- **Problem**: Where the string "gift" appears in a line of the data, show that line.

*** Dataset extract Section Begins ***

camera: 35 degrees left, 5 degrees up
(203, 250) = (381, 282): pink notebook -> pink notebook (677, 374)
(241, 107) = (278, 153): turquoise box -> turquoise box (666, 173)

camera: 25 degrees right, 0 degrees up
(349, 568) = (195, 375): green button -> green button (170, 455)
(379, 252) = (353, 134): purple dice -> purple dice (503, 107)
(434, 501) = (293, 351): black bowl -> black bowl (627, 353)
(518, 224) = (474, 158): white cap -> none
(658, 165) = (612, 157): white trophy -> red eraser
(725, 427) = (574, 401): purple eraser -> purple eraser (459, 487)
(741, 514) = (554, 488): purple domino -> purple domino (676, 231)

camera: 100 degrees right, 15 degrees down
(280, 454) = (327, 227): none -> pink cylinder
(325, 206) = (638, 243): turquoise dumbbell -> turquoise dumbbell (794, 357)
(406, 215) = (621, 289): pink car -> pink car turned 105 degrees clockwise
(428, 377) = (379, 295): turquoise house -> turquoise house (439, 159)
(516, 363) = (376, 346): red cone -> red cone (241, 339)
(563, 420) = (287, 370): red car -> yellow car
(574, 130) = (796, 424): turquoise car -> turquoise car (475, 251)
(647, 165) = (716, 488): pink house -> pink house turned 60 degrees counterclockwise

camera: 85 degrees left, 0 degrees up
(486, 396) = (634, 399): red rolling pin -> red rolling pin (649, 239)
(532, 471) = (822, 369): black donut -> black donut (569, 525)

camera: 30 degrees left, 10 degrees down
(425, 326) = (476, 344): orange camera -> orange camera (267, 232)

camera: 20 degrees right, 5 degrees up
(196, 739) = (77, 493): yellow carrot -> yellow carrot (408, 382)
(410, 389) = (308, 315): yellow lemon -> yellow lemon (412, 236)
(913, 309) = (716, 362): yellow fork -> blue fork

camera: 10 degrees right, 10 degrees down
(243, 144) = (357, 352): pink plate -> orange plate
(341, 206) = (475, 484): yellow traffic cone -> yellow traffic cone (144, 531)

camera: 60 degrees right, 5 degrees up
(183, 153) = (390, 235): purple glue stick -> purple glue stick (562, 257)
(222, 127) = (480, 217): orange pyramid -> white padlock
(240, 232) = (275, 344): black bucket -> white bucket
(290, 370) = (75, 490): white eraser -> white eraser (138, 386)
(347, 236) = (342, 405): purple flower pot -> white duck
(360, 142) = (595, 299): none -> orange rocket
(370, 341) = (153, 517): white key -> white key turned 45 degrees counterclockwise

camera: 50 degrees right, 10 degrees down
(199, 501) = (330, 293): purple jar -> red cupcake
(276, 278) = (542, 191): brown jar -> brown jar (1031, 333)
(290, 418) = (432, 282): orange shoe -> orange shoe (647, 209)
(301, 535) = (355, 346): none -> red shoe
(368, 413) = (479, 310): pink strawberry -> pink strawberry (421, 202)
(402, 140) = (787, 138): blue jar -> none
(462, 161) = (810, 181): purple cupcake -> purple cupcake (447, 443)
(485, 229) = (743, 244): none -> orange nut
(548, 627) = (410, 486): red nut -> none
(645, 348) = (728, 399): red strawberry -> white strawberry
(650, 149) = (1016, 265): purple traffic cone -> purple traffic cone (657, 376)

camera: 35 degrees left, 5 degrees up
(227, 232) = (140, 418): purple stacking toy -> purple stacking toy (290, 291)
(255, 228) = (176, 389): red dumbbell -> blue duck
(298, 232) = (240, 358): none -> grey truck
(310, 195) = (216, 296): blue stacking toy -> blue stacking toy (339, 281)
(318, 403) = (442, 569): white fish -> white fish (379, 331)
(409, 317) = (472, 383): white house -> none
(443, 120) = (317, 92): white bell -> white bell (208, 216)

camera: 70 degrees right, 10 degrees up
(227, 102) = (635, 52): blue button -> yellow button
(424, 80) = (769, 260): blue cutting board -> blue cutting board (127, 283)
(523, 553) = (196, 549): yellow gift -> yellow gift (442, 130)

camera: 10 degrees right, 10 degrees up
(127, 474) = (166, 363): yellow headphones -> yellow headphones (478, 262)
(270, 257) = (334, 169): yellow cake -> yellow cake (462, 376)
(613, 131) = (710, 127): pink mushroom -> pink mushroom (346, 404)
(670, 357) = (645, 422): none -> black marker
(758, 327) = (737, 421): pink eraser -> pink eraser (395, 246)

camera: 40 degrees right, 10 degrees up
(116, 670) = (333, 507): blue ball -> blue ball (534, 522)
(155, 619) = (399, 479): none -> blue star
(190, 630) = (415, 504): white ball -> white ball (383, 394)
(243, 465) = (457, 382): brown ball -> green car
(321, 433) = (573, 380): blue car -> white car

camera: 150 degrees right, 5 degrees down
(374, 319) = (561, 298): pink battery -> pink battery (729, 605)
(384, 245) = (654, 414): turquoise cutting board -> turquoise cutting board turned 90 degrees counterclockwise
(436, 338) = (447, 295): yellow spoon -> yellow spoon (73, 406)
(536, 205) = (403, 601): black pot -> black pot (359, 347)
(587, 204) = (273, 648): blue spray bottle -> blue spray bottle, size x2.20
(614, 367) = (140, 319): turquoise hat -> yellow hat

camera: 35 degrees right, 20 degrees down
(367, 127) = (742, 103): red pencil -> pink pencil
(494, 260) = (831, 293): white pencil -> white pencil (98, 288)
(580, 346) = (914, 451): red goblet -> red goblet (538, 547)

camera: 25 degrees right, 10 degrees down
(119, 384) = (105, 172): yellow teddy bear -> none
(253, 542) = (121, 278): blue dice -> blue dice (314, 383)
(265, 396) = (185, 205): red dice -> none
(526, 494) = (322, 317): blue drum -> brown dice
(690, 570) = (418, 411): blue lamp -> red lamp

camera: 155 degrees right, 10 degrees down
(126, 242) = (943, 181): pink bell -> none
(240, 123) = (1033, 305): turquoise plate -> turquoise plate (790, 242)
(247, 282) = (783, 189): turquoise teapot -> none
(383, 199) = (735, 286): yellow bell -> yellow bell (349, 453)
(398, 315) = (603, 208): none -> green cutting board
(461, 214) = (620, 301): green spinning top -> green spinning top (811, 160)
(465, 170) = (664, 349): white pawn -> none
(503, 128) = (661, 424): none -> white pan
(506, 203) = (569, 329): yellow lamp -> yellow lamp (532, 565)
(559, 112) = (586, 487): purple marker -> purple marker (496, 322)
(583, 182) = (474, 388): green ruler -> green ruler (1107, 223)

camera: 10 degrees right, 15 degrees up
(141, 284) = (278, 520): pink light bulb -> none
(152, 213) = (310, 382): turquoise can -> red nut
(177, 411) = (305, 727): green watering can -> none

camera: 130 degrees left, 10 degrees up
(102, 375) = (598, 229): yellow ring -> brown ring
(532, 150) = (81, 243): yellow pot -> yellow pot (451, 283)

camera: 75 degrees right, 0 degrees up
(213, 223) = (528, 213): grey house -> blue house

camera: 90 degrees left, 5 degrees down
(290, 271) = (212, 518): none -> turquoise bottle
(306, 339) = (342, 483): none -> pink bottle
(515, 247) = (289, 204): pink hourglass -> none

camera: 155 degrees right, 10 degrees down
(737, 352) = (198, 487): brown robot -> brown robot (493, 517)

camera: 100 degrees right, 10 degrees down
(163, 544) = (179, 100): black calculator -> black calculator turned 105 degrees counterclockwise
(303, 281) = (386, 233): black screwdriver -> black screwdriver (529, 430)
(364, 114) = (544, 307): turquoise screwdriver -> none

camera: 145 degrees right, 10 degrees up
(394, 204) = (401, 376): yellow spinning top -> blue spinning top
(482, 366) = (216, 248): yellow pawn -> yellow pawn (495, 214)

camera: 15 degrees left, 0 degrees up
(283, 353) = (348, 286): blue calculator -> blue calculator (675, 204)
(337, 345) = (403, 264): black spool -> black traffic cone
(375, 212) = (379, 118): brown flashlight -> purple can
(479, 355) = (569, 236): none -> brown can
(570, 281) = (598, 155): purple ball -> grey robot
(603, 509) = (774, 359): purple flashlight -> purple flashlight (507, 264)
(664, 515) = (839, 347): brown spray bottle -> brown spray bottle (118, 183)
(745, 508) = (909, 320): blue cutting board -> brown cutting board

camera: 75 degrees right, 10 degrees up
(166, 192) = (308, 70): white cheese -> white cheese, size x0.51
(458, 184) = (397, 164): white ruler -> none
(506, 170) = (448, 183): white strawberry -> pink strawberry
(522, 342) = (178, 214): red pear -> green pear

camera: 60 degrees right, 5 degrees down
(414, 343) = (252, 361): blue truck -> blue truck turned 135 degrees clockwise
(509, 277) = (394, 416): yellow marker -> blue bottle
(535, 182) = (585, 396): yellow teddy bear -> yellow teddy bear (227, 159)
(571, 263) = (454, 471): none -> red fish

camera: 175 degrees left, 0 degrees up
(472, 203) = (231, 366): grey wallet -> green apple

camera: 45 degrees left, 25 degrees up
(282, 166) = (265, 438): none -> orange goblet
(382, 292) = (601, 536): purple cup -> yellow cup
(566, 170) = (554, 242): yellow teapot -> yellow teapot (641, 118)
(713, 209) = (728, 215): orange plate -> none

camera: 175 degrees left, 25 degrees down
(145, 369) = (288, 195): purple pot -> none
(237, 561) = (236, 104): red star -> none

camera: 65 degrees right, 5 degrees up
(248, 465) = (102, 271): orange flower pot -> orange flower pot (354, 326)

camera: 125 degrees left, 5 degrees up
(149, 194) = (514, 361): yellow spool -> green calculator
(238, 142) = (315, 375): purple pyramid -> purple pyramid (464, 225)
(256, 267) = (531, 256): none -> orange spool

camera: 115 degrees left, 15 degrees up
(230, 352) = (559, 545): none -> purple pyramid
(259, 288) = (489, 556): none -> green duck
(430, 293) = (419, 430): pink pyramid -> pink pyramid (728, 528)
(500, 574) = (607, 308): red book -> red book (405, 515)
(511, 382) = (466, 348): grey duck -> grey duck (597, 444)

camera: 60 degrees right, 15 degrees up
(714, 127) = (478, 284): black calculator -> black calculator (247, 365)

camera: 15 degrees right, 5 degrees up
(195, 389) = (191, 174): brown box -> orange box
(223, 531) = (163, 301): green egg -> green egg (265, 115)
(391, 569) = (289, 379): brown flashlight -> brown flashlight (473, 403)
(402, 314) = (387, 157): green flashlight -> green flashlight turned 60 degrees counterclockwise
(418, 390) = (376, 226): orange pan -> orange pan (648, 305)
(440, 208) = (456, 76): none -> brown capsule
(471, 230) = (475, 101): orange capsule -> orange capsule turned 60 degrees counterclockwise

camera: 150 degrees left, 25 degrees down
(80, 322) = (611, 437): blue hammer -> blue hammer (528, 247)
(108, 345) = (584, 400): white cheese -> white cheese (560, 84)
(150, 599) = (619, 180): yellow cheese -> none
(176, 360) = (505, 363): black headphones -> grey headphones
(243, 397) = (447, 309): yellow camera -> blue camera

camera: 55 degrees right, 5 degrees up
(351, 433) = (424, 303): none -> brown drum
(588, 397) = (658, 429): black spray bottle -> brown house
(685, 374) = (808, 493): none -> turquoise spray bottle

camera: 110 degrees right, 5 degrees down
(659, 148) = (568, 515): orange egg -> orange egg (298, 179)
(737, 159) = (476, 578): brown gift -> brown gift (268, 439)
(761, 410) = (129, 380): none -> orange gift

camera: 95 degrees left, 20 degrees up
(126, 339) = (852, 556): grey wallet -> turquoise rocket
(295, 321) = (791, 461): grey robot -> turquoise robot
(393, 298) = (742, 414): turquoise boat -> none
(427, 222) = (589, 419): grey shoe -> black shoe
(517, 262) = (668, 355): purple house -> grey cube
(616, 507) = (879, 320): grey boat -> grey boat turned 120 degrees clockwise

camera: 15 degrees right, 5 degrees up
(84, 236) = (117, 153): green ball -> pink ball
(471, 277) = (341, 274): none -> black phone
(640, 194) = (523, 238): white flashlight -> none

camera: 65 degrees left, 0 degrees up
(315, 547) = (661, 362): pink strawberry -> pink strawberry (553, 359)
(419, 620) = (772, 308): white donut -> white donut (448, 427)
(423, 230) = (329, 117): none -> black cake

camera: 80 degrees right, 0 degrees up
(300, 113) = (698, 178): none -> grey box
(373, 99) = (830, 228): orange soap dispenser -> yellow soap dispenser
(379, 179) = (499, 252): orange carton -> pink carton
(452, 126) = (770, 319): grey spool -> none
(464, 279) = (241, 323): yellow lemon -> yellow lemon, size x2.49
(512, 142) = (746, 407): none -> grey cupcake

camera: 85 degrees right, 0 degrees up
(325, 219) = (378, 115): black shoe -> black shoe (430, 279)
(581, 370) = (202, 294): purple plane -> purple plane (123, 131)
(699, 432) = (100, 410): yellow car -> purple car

*** Dataset extract Section Ends ***

- **Exercise result**:
(523, 553) = (196, 549): yellow gift -> yellow gift (442, 130)
(737, 159) = (476, 578): brown gift -> brown gift (268, 439)
(761, 410) = (129, 380): none -> orange gift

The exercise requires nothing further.